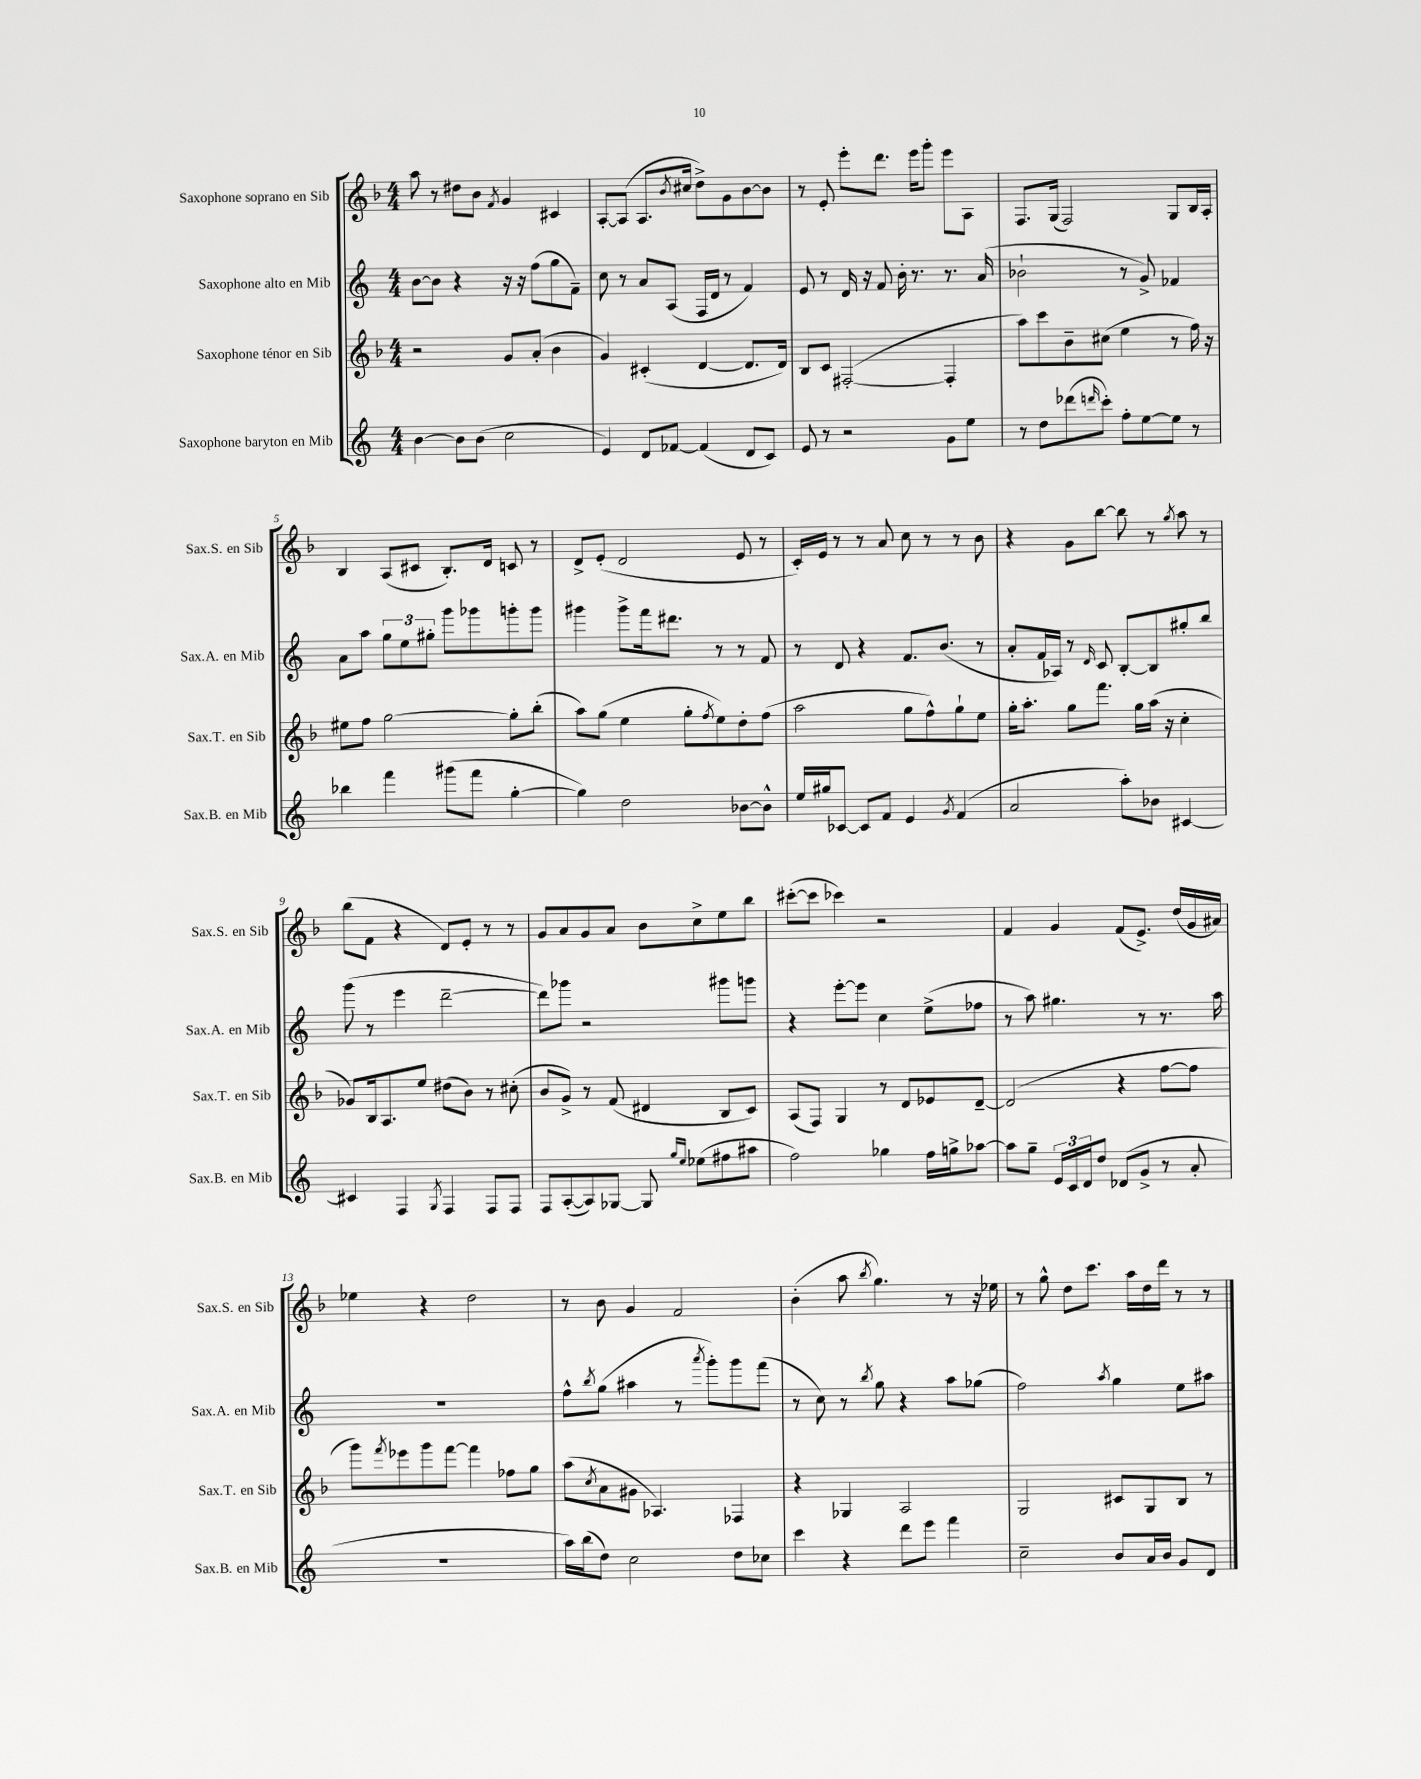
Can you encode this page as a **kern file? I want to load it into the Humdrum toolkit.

**kern	**kern	**kern	**kern
*staff4	*staff3	*staff2	*staff1
*clefG2	*clefG2	*clefG2	*clefG2
*k[]	*k[b-]	*k[]	*k[b-]
*M4/4	*M4/4	*M4/4	*M4/4
[4b\	2r	[8b\L	8aa\
.	.	8b\]J	8r
8b\]L	.	4r	8dd#\L
(8b\J	.	.	8b-\J
.	.	.	8qf/
2cc\	8g/L	16r	4g/
.	.	16r	.
.	(8a'/J	(8ff\L	.
.	4b-\	8gg\	4c#/
.	.	8f~\J)	.
=	=	=	=
4e/)	4g/)	8cc\	[8A'/L
.	.	8r	(8A/]J
8d/L	(4c#'/	8a/L	8.A/L
[8f-/J	.	(8A/J	.
.	.	.	8qb-/
.	.	.	16cc#/Jk
(4f-/]	[4d/	16F/LL	8dd^\L)
.	.	16d/JJ	.
.	.	8r	8g\
8d/L	8.d/]L	4f/)	[8b-\
8c/J)	.	.	8b-\]J
.	16d/Jk)	.	.
=	=	=	=
8e/	8B-/L	8e/	8r
8r	8c/J	8r	8e'/
2r	([2F#'/	16d/	8eee'\L
.	.	16r	.
.	.	8f/	8.ddd\J
.	.	16b'\	.
.	.	8.r	16eee\LK
.	.	.	8ggg'\J
8g\L	4F#'/]	8.r	8eee\L
8ee\J	.	.	8A\J
.	.	(16a/	.
=	=	=	=
8r	8aa\L)	2b-`\	8.F/L
8dd\L	8ccc\	.	.
.	.	.	(16G/Jk
(8ddd-\	8b-~\	.	2F/)
16qqddd/	.	.	.
8ccc'\J)	(8cc#\J	.	.
8ff'\L	4ee\	8r	.
[8ee\	.	8g^/)	.
8ee\]J	8r	4f-/	8G/L
8r	16ff\)	.	16B-/L
.	16r	.	16A'/JJ
=	=	=	=
4bb-\	8ee#\L	8a\L	4B-/
.	8ff\J	8aa\J	.
4fff\	[2gg\	12gg\L	(8A/L
.	.	12ee\	.
.	.	.	8c#/J
.	.	12gg#'\J	.
(8ggg#\L	.	8ggg\L	8.B-'/L)
8fff\J	.	8ggg-\	.
.	.	.	16d/Jk
[4gg'\	8gg'\]L	8ggg'\	8c/
.	(8bb-'\J	8ggg\J	8r
=	=	=	=
4gg\])	8aa\L)	4ggg#\	8d^/L
.	(8gg\J	.	(8e'/J
2dd\	4ee\	8ggg#^\L	2d/
.	.	16fff\k	.
.	.	8.ddd#\J	.
.	8gg'\L	.	.
.	8qff/	.	.
.	8ee\)	8r	.
[8b-\L	8dd'\	8r	8e/
8b-^^\]J	(8ff\J	8f/	8r
=	=	=	=
16ee/LL	2aa\	8r	16c'/LL)
16gg#/J	.	.	16e/JJ
[8c-/J	.	8d/	8r
8c-/]L	.	4r	8r
8f/J	.	.	8a/
4e/	8gg\L	8.f/L	8cc\
.	8ff^^\)	.	8r
.	.	(8.b/J	.
8qg/	.	.	.
(4f/	8gg`\	.	8r
.	8ee\J	8r	8b-\
=	=	=	=
2a/	16gg'\LK	8a'/L	4r
.	8.aa'\J	.	.
.	.	16f/L	.
.	.	16A-/JJ)	.
.	8gg\L	8r	8g\L
.	.	16qqd/	.
.	8.fff\J	8c/	[8bb-\J
8aa'\L)	.	[8B'/L	8bb-\]
.	16gg\LL	.	.
8b-\J	(16aa\JJ	8B/]	8r
.	16r	.	.
.	.	.	8qgg/
[4c#/	4cc'\	8gg#'/	8aa\
.	.	8bb/J	8r
=	=	=	=
4c#/]	8g-/L)	(8ggg\	(8bb-\L
.	16B-/k	8r	8f\J
.	8.A/	.	.
4F/	.	4eee\	4r
.	8ee/J	.	.
8qG/	.	.	.
4F/	(8dd#\L	[2ddd~\	8d/L)
.	8b-\J)	.	8e'/J
8F/L	8r	.	8r
8F/J	(8cc#'\	.	8r
=	=	=	=
8F/L	8b-/L	8ddd\]L)	8g/L
([8A'/	8g^/J)	8ggg-\J	8a/
8A/])	8r	2r	8g/
[8G-/J	(8f/	.	8a/J
8G-/]	4d#/	.	8b-\L
16qqgg/LL	.	.	.
16qqee/JJ	.	.	.
(8ee-\L	.	.	8cc^\
8ff#\	8B-/L	8ggg#\L	8ee\
8aa#\J	8c/J)	8ggg\J	8bb-\J
=	=	=	=
2ff\)	(8A/L	4r	([8ccc#'\L
.	8F/J)	.	8ccc#\]J
.	4G/	[8eee'\L	4ccc-\)
.	.	8eee\]J	.
4gg-\	8r	4cc\	2r
.	8d/L	.	.
16ff\LL	8e-/	(8ee^\L	.
16gg^\J	.	.	.
[8aa-\J	[8d~/J	8ff-\J	.
=	=	=	=
8aa-\]L	(2d/]	8r	4f/
8gg~\J	.	8aa\)	.
24e/LL	.	4.gg#\	4g/
24c/	.	.	.
24d/J	.	.	.
8dd/J	.	.	.
(8d-/L	4r	.	(8f/L
8g^/J	.	8r	8.e^/J)
8r	[8ff\L	8.r	.
.	.	.	(16dd/LL
8a'/	8ff\]J	.	16g/
.	.	16aa\	16a#/JJ)
=	=	=	=
1r	8ggg\L)	1r	4ee-\
.	8qfff/	.	.
.	8eee-\	.	.
.	8ggg\	.	4r
.	[8fff\J	.	.
.	4fff\]	.	2dd\
.	8ff-\L	.	.
.	8gg\J	.	.
=	=	=	=
16aa\LL)	(8aa\L	8ff^^\L	8r
(16bb\J	.	.	.
.	8qcc/	8qbb/	.
8dd\J)	8a\	(8gg\J	8b-\
2cc\	8g#\J	4aa#\	4g/
.	4.A-/)	.	.
.	.	8r	2f/
.	.	8qaaa/	.
.	.	8ggg'\L)	.
8dd\L	4F-/	8ggg\	.
8cc-\J	.	(8fff\J	.
=	=	=	=
4ccc\	4r	8r	(4b-'\
.	.	8cc\)	.
4r	4G-/	8r	8aa\
.	.	8qbb/	8qbb-/
.	.	8gg\	4.gg\)
8ddd\L	2A/	4r	.
8eee\J	.	.	.
4fff\	.	8aa\L	8r
.	.	(8gg-\J	16r
.	.	.	16ee-\
=	=	=	=
2cc~\	2G/	2ff\)	8r
.	.	.	8gg^^\
.	.	.	8dd\L
.	.	.	8.ccc\J
.	.	8qaa/	.
8b/L	8c#/L	4gg\	.
.	.	.	16aa\LL
16a/L	8G/	.	16dd\
16b/JJ	.	.	16ddd\JJ
8g/L	8B-/J	8ee\L	8r
8d/J	8r	8aa#\J	8r
==	==	==	==
*-	*-	*-	*-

::::::::::

(AUFGABENSTELLUNG):
Welche der Zeilen oben enthalten die Zeichenfolge „kern“? Zieh jede davon unverändert heraus.

(LÖSUNG DER AUFGABE):
Can you encode this page as a **kern file? I want to load it into the Humdrum toolkit.
**kern	**kern	**kern	**kern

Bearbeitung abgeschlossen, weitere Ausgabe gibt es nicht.